§ **TASK GOAL**
Identify each line in the entries below that contains the string "time", and copy those lines out.

§ **Data entries**
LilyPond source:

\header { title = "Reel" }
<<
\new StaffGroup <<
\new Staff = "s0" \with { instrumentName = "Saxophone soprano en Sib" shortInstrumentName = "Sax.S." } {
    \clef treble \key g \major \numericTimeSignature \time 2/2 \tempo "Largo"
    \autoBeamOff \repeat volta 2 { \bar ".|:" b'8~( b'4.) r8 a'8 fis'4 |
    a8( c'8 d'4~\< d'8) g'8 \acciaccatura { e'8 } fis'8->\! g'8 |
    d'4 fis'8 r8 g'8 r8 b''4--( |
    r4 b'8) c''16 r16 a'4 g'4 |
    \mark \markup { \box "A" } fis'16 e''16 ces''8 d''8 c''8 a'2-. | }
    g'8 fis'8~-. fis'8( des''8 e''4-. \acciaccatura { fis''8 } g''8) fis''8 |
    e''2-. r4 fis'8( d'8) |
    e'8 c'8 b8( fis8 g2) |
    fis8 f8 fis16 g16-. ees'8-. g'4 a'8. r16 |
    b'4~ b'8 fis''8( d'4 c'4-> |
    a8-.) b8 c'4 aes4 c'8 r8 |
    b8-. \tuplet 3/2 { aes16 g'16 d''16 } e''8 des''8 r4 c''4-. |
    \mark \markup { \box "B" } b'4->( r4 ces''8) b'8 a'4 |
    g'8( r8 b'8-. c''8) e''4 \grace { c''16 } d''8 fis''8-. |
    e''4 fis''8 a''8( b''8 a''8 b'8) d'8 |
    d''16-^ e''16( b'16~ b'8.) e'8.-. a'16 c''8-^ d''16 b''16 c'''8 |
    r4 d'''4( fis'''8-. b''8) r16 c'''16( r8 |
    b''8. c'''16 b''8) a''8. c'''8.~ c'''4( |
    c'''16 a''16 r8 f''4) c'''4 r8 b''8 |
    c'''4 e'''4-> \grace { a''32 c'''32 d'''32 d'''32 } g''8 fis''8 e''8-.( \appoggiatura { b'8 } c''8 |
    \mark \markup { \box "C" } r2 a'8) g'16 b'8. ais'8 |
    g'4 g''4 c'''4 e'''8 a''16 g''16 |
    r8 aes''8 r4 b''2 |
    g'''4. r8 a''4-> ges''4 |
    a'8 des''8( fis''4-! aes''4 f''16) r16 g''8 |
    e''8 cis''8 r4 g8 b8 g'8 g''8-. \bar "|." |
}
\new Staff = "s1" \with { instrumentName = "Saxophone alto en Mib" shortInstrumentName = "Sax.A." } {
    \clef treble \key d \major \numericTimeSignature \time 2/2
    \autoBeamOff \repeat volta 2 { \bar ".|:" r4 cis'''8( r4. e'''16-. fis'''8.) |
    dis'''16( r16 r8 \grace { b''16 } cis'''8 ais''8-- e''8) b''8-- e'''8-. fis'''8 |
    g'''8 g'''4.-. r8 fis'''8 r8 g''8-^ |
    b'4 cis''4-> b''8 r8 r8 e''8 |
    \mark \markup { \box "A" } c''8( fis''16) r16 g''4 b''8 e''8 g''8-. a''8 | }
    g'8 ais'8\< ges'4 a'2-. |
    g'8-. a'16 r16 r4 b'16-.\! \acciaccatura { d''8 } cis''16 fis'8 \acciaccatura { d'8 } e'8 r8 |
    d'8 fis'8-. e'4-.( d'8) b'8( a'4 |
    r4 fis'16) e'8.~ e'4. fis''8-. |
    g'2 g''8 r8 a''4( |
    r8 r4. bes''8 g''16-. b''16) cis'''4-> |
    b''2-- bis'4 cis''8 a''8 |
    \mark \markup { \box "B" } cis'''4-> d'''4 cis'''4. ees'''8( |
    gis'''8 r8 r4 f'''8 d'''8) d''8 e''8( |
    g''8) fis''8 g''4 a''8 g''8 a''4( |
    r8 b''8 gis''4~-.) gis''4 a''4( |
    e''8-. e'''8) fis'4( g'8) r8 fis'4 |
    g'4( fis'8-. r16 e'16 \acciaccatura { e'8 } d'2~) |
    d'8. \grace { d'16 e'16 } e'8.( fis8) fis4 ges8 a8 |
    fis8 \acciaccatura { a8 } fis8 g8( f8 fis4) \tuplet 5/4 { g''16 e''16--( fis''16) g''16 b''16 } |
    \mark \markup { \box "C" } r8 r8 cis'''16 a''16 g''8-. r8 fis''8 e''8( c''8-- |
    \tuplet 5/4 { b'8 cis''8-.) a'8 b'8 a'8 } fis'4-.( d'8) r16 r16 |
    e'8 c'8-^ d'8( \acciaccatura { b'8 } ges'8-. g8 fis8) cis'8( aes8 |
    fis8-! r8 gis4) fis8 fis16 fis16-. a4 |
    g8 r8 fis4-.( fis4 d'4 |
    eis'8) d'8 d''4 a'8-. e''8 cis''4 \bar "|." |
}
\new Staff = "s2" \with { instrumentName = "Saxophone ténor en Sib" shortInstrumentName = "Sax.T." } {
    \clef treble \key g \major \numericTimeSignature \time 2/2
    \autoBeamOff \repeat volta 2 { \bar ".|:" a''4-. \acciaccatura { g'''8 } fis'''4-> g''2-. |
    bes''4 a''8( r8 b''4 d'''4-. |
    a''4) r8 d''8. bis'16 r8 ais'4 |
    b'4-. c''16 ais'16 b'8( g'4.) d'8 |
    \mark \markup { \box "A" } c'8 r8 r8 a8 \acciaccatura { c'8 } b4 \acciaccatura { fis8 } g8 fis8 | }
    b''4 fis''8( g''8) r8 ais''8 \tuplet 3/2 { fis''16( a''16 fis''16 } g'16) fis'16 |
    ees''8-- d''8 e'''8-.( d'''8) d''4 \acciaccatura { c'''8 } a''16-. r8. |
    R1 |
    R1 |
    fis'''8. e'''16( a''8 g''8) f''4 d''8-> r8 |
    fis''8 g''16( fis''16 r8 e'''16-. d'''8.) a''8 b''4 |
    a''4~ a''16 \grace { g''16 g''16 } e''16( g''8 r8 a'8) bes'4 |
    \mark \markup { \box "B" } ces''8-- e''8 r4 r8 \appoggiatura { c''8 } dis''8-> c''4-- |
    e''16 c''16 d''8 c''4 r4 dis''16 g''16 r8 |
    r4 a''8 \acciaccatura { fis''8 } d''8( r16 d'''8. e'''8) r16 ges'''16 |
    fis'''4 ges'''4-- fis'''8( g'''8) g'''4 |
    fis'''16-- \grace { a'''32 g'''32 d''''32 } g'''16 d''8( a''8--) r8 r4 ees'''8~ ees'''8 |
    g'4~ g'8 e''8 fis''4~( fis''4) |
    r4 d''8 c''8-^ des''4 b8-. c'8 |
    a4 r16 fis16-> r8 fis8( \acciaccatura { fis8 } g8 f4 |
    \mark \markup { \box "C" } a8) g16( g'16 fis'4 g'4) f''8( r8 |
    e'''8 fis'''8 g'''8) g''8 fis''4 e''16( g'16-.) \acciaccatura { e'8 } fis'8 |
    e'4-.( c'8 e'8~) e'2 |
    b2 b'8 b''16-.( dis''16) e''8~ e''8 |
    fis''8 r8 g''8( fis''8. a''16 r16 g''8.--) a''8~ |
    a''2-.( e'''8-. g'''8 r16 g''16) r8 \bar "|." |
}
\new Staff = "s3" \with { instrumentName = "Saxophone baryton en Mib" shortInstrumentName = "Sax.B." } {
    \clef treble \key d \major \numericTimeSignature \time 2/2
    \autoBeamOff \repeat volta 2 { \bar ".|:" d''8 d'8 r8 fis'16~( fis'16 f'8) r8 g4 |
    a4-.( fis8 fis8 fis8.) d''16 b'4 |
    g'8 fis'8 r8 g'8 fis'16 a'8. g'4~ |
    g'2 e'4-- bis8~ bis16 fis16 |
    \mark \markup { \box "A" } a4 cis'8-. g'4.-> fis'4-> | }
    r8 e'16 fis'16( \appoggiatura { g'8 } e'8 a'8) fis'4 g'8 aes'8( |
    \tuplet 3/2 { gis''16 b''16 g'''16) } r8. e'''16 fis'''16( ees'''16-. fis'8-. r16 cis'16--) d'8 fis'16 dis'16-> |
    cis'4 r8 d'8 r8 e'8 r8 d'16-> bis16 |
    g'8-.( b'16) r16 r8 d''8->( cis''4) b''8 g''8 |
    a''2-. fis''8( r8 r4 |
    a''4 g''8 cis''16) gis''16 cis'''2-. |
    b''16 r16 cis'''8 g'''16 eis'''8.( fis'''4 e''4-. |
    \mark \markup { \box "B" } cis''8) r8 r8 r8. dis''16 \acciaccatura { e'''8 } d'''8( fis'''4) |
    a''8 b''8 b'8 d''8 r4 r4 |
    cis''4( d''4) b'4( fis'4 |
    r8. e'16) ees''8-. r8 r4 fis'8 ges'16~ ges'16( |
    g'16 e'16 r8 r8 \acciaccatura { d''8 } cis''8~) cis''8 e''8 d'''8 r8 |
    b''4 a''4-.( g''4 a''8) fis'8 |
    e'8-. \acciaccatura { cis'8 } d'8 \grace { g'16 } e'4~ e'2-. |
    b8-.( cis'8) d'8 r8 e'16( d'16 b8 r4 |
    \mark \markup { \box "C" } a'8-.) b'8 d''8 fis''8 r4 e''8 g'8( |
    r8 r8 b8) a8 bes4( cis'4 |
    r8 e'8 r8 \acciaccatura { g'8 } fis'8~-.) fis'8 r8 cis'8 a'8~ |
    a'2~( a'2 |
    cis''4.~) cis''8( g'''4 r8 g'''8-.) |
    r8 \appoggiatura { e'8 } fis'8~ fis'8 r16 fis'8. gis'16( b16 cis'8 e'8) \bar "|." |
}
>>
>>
...
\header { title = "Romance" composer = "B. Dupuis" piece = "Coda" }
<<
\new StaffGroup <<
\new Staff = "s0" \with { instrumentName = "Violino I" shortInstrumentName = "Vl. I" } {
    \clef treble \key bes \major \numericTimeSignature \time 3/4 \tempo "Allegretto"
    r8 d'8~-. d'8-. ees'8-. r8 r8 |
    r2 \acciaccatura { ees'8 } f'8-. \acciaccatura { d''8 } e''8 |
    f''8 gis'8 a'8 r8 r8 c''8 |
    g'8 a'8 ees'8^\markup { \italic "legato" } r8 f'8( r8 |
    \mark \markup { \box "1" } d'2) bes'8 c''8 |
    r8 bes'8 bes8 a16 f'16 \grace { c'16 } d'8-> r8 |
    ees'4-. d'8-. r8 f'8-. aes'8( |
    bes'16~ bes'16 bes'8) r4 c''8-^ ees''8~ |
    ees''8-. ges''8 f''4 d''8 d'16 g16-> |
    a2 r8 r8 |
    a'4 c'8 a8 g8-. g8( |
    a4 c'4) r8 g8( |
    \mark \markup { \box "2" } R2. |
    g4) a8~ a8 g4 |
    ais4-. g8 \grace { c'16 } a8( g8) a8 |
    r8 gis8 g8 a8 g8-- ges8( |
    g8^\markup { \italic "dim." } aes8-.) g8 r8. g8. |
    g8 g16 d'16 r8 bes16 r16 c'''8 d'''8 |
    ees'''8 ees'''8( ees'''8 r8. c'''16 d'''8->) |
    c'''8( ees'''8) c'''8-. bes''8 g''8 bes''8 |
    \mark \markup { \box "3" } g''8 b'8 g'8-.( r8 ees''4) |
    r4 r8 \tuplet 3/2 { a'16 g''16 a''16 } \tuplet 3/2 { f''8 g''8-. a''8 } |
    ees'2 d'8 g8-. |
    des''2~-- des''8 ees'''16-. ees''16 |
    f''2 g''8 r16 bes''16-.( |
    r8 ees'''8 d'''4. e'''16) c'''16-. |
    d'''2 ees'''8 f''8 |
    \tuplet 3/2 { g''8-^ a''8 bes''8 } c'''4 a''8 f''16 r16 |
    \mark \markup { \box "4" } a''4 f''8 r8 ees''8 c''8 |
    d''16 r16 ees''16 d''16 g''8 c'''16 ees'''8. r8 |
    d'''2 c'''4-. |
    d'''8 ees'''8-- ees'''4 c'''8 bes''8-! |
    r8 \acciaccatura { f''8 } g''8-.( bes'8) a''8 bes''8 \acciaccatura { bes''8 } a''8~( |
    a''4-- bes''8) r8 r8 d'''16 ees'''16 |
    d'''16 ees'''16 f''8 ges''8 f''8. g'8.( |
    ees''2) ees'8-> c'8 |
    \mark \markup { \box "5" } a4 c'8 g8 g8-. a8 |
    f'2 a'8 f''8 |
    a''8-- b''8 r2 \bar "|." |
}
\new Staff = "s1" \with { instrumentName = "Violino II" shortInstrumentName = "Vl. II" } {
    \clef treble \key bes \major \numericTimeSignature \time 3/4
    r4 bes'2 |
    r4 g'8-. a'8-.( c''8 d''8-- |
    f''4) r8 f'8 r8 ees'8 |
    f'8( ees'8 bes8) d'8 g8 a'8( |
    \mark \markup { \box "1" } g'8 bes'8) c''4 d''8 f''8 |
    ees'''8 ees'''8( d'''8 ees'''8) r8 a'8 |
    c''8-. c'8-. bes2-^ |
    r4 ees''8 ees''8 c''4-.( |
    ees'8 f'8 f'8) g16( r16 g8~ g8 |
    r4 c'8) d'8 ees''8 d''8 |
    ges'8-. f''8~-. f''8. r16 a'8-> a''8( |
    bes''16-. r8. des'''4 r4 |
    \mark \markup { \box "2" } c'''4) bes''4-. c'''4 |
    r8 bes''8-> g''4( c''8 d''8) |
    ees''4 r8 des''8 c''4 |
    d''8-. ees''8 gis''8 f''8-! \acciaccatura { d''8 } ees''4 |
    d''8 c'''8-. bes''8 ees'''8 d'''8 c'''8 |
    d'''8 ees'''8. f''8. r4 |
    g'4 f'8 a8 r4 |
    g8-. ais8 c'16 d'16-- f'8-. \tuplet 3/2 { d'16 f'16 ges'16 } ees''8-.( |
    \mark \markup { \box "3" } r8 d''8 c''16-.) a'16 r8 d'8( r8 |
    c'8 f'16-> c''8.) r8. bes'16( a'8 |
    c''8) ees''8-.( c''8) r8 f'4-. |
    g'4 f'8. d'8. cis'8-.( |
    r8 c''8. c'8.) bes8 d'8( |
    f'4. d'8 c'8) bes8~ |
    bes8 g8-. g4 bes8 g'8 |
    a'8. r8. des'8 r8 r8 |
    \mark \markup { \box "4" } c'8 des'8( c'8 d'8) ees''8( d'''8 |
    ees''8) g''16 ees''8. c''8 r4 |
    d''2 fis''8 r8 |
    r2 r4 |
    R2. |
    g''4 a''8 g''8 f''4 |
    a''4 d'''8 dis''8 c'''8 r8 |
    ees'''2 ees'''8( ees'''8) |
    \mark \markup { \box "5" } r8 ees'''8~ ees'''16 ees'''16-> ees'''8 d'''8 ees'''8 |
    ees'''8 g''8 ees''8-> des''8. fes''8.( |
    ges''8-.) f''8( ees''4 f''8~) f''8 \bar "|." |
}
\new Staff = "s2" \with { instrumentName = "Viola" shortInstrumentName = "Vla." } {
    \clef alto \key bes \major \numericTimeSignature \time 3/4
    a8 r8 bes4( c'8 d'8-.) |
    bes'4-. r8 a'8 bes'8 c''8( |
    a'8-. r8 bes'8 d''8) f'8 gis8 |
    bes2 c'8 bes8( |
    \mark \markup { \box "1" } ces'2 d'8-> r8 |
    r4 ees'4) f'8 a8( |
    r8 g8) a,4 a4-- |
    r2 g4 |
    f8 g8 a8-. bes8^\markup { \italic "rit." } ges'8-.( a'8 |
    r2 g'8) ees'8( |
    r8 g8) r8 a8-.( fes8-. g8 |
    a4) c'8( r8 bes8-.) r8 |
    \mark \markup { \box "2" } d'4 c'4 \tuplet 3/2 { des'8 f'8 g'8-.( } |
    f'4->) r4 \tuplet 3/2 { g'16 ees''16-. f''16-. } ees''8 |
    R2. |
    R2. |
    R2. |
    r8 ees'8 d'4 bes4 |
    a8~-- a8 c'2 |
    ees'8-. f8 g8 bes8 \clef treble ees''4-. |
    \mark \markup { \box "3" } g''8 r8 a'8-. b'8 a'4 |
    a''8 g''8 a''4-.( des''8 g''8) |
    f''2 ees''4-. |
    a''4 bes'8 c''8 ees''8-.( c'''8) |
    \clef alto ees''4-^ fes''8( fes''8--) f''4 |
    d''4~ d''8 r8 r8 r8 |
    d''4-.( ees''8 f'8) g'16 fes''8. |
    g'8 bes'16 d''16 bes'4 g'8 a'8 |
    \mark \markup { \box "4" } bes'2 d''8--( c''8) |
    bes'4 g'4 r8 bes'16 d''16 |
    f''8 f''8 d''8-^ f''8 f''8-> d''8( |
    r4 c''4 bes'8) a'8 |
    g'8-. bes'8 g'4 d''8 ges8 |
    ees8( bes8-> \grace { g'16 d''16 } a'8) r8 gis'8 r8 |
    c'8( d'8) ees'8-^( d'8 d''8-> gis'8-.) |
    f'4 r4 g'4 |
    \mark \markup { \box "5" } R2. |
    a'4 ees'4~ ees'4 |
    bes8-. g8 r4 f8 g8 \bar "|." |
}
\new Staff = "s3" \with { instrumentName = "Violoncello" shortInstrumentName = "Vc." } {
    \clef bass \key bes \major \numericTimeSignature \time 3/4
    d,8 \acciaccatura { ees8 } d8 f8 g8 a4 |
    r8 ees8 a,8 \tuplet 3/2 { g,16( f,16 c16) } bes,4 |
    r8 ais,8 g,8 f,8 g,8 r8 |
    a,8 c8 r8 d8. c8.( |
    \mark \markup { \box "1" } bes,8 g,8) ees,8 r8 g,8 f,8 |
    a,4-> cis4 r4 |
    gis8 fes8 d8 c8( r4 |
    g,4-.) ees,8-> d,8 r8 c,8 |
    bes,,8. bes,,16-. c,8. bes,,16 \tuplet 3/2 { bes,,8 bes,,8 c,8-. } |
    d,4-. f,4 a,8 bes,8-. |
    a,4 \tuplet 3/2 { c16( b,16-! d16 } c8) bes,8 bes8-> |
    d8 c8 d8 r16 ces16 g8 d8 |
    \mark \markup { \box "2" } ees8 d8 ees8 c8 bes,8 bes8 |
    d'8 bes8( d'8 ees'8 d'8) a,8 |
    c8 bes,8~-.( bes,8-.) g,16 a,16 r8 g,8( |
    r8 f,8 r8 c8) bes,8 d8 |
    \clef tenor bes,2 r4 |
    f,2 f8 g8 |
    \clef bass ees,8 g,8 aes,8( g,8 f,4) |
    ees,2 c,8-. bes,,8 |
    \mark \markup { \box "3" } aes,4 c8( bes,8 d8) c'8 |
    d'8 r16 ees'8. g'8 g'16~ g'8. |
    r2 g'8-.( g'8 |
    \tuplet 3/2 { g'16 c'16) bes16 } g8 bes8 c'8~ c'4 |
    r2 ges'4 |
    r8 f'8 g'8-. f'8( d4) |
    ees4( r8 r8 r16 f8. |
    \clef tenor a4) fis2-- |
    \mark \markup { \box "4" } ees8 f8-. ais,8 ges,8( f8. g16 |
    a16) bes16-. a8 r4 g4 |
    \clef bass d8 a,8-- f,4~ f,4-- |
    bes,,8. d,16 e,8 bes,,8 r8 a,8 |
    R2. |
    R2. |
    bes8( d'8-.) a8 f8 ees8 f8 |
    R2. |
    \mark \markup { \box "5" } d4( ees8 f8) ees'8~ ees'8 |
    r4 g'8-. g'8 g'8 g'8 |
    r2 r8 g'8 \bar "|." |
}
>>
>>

§ **COMPLETE ANSWER**
    \clef treble \key g \major \numericTimeSignature \time 2/2 \tempo "Largo"
    \clef treble \key d \major \numericTimeSignature \time 2/2
    \clef treble \key g \major \numericTimeSignature \time 2/2
    \clef treble \key d \major \numericTimeSignature \time 2/2
    \clef treble \key bes \major \numericTimeSignature \time 3/4 \tempo "Allegretto"
    \clef treble \key bes \major \numericTimeSignature \time 3/4
    \clef alto \key bes \major \numericTimeSignature \time 3/4
    \clef bass \key bes \major \numericTimeSignature \time 3/4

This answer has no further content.